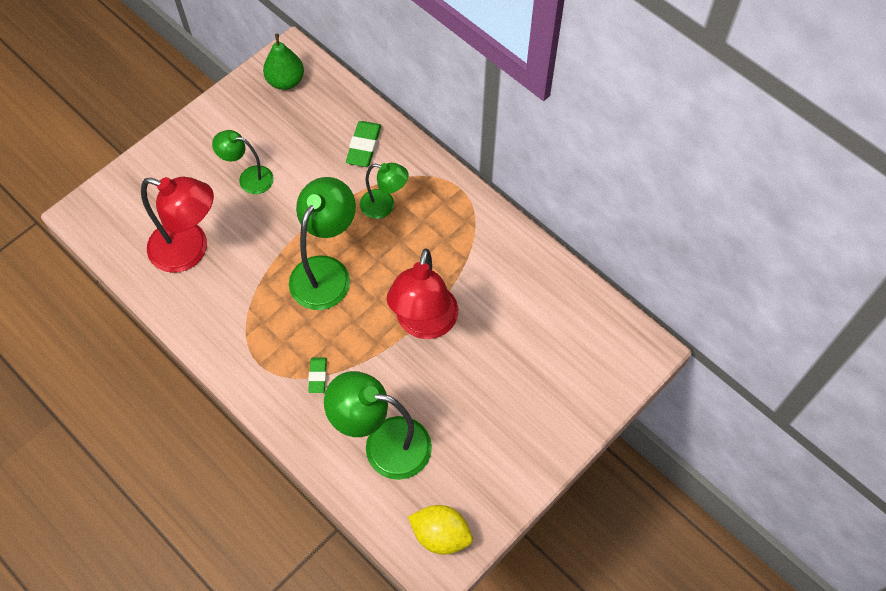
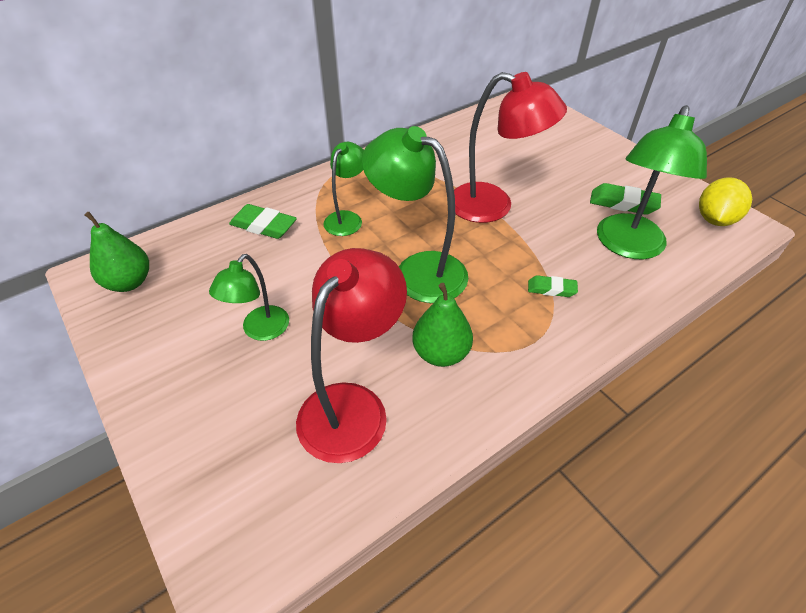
camera: 80 degrees left, 15 degrees down
(240, 299) = (441, 353): none -> green pear
(451, 446) = (623, 203): none -> green eraser

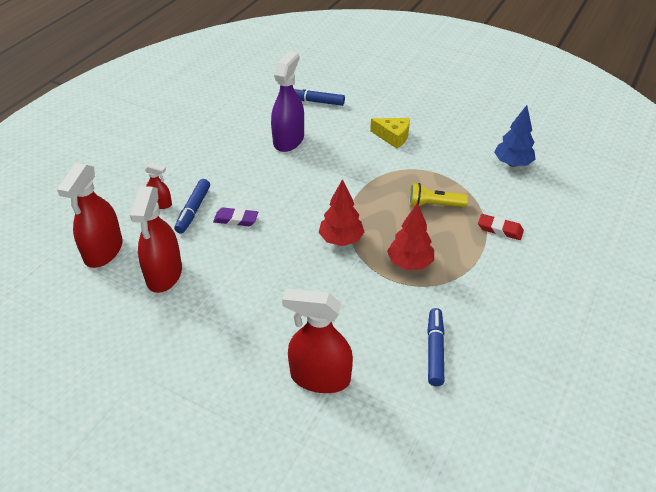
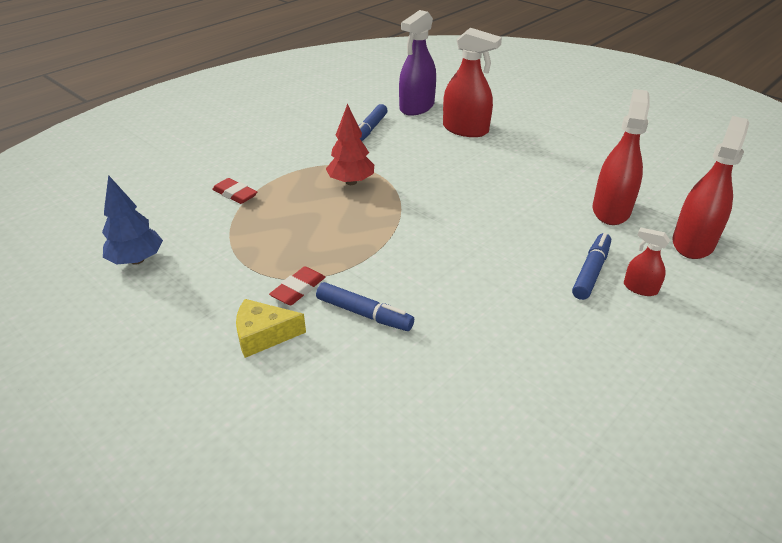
camera: 165 degrees left, 5 degrees down
(236, 219) = (533, 251): purple eraser -> none
(288, 140) = (439, 363): purple spray bottle -> purple spray bottle (417, 107)
(315, 101) = (360, 456): blue marker -> blue marker (364, 313)
(341, 240) = (411, 211): red tree -> none
(391, 164) = (298, 289): none -> red eraser
(393, 137) = (263, 335): yellow cheese -> yellow cheese turned 45 degrees counterclockwise
(434, 205) = (284, 228): yellow flashlight -> none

[Task directions]: Search the data above for "left" and copy every line where it turns up.

[Response]:
camera: 80 degrees left, 15 degrees down
camera: 165 degrees left, 5 degrees down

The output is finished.